### Activity
Extract every line from the records below that contains the word "moved".

### Coordinate-based change listings
=== Section Start ===

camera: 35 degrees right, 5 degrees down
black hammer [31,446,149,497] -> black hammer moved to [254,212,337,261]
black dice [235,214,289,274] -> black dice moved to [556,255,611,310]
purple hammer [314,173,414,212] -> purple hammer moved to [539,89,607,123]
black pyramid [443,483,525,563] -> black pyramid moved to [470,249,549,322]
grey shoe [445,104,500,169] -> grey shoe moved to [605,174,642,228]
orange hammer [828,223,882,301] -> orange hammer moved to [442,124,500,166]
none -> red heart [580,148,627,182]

=== Section End ===
=== Section Start ===

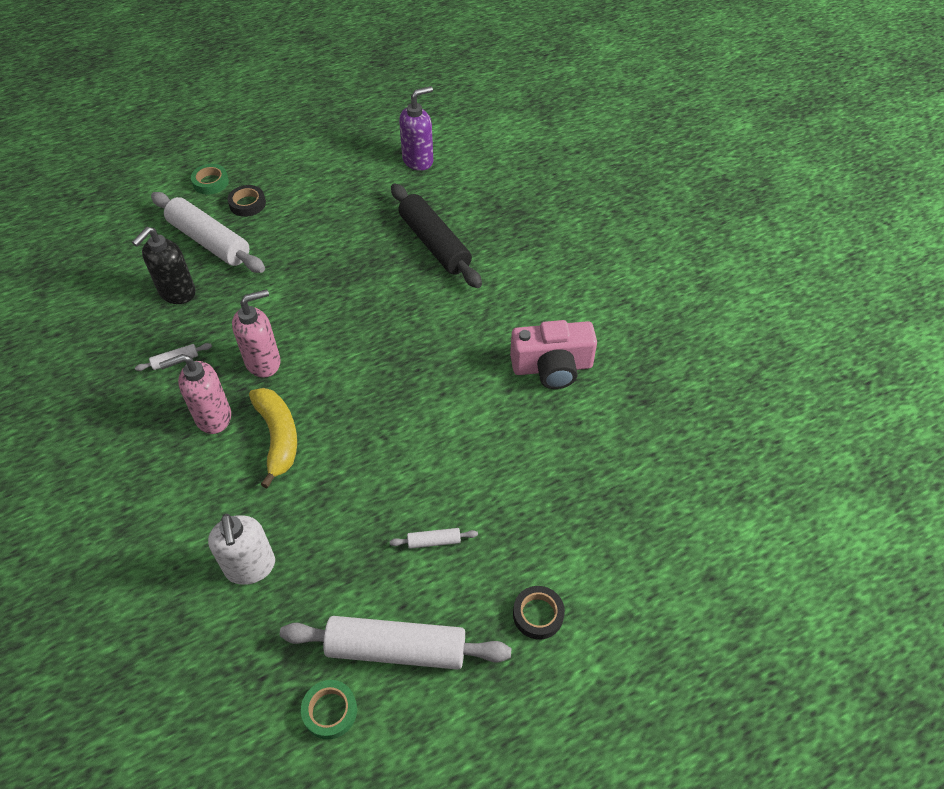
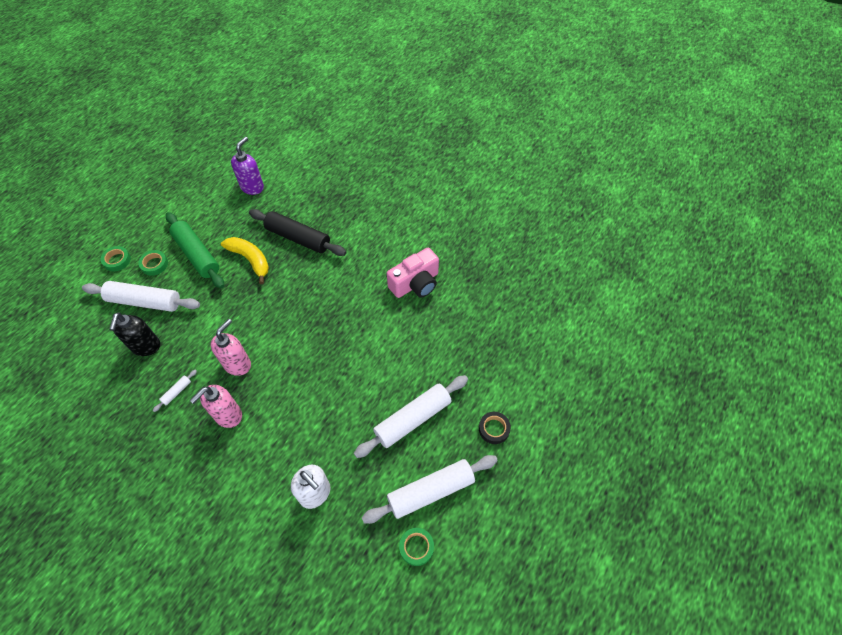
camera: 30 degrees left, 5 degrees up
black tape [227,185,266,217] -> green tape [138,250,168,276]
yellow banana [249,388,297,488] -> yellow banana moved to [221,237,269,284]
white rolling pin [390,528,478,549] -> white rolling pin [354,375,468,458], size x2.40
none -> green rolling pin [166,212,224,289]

=== Section End ===
=== Section Start ===

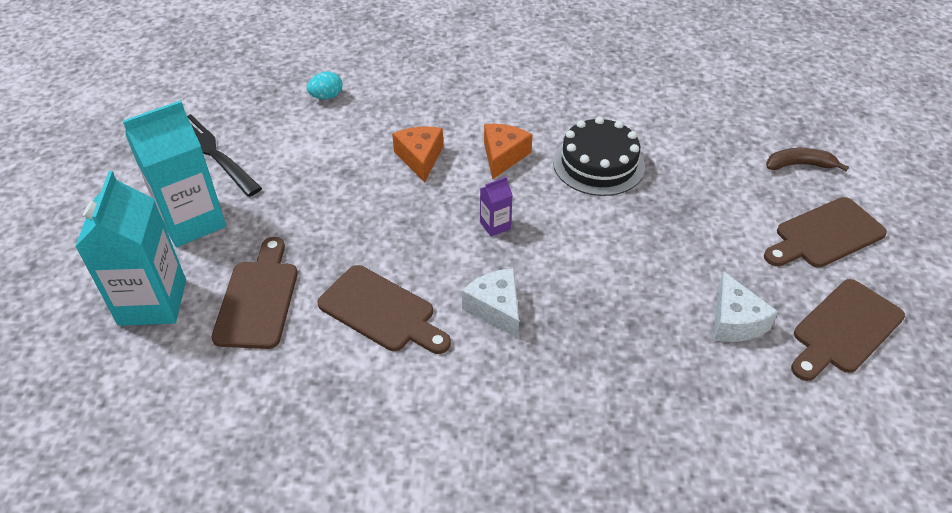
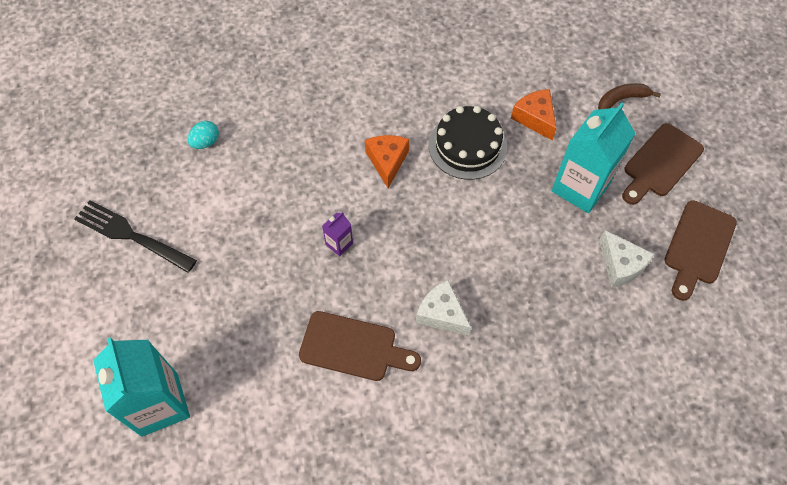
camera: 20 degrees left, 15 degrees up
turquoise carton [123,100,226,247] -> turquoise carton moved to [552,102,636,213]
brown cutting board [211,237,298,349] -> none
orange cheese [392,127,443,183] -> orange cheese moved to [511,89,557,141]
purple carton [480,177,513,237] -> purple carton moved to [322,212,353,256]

=== Section End ===

### Solution
black hammer [31,446,149,497] -> black hammer moved to [254,212,337,261]
black dice [235,214,289,274] -> black dice moved to [556,255,611,310]
purple hammer [314,173,414,212] -> purple hammer moved to [539,89,607,123]
black pyramid [443,483,525,563] -> black pyramid moved to [470,249,549,322]
grey shoe [445,104,500,169] -> grey shoe moved to [605,174,642,228]
orange hammer [828,223,882,301] -> orange hammer moved to [442,124,500,166]
yellow banana [249,388,297,488] -> yellow banana moved to [221,237,269,284]
turquoise carton [123,100,226,247] -> turquoise carton moved to [552,102,636,213]
orange cheese [392,127,443,183] -> orange cheese moved to [511,89,557,141]
purple carton [480,177,513,237] -> purple carton moved to [322,212,353,256]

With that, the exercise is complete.